Problem to work on: Restate, word for word and with no pictures, the stretch of lines in the data below that begins at the line with "purple domino [518,375,593,434]" and ends at the line with "yellow car [892,743,1013,814]", inclusive.
-- Records for this task follows --
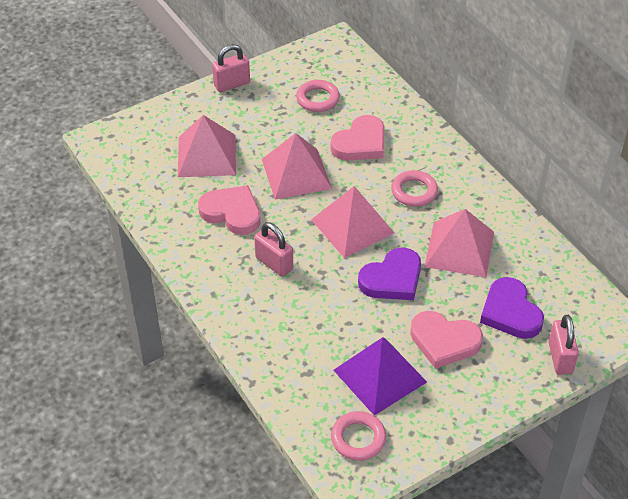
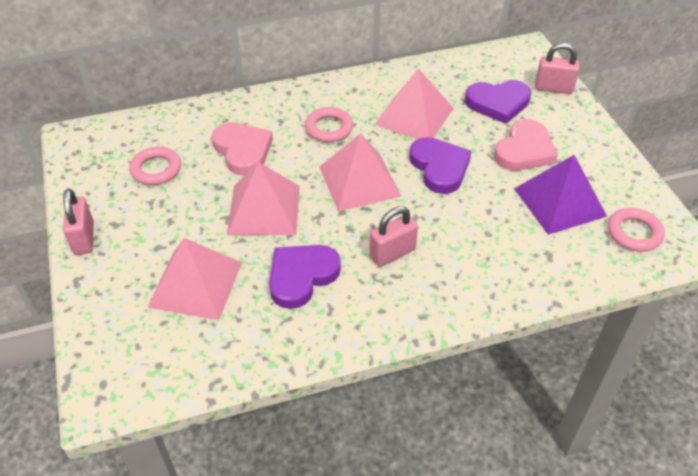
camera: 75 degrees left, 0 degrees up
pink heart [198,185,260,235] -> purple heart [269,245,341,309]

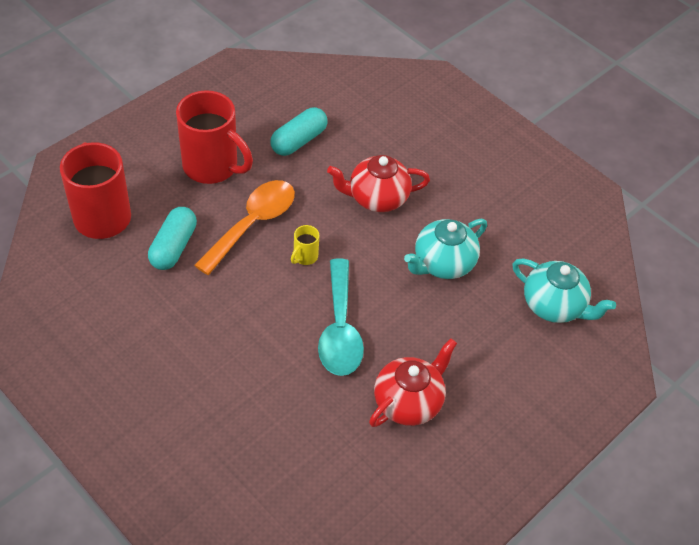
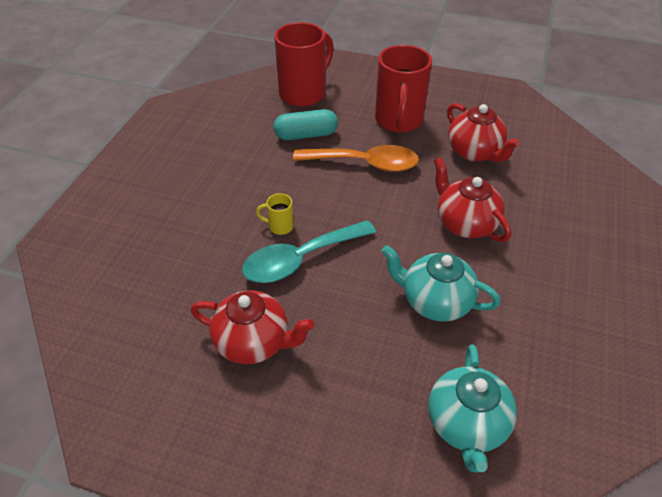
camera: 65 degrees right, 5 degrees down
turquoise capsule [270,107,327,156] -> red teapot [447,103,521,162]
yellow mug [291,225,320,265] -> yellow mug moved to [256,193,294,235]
-- Records for this task concluded --
-- Records for this task follows --
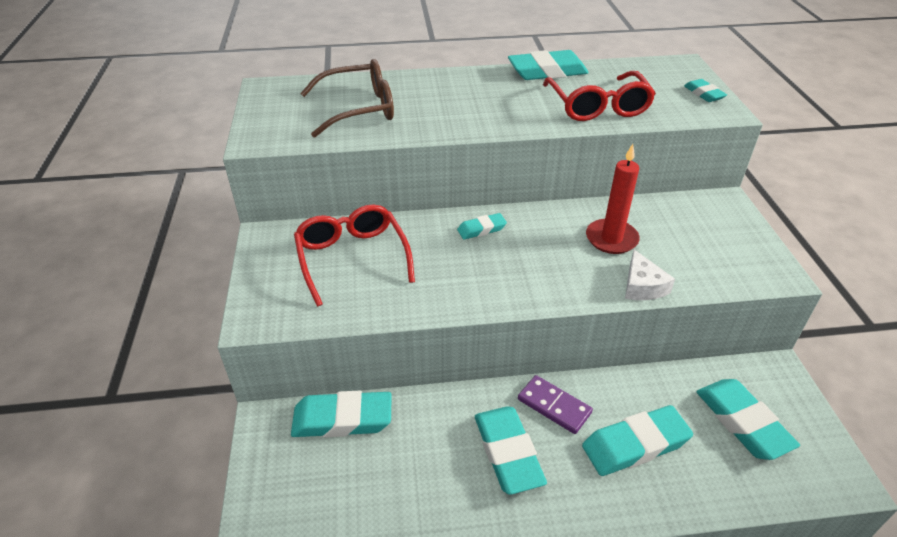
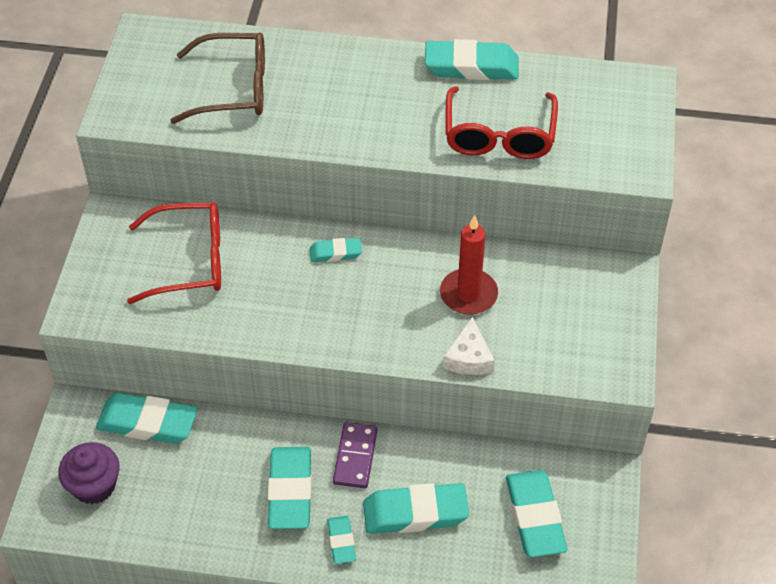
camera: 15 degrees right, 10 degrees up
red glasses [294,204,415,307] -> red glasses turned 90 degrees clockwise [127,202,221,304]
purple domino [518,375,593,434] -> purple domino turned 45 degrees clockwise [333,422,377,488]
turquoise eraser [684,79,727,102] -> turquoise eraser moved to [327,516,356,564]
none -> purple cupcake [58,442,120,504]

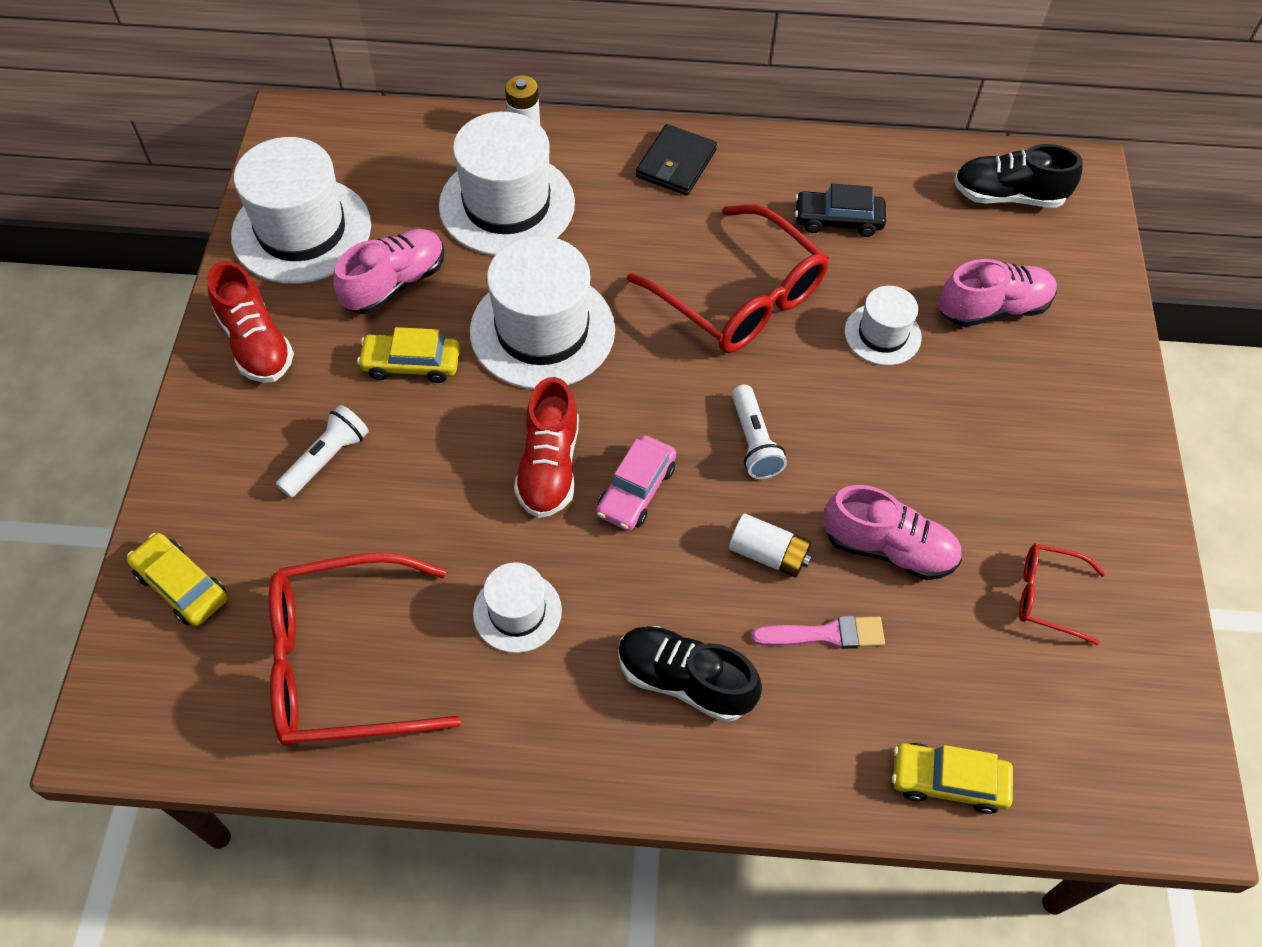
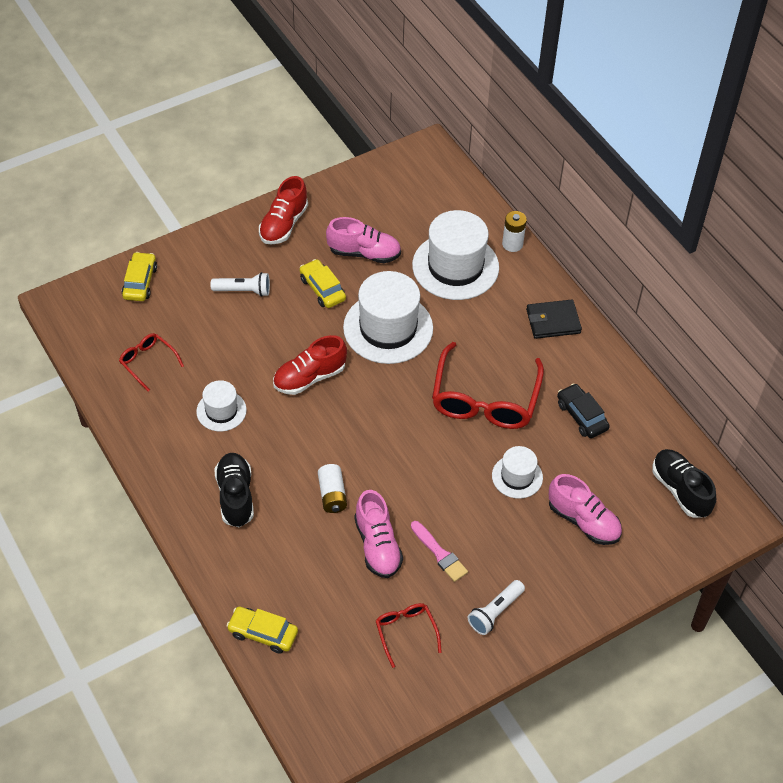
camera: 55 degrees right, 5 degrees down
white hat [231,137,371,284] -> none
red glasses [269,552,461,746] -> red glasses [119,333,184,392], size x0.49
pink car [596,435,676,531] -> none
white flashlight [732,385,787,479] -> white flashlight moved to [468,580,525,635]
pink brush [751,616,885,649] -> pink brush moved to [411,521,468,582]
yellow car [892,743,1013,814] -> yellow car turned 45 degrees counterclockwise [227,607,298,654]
-- Records for this task concluded --
Answer below:
purple domino [518,375,593,434] -> purple domino turned 45 degrees clockwise [333,422,377,488]
turquoise eraser [684,79,727,102] -> turquoise eraser moved to [327,516,356,564]
none -> purple cupcake [58,442,120,504]

camera: 55 degrees right, 5 degrees down
white hat [231,137,371,284] -> none
red glasses [269,552,461,746] -> red glasses [119,333,184,392], size x0.49
pink car [596,435,676,531] -> none
white flashlight [732,385,787,479] -> white flashlight moved to [468,580,525,635]
pink brush [751,616,885,649] -> pink brush moved to [411,521,468,582]
yellow car [892,743,1013,814] -> yellow car turned 45 degrees counterclockwise [227,607,298,654]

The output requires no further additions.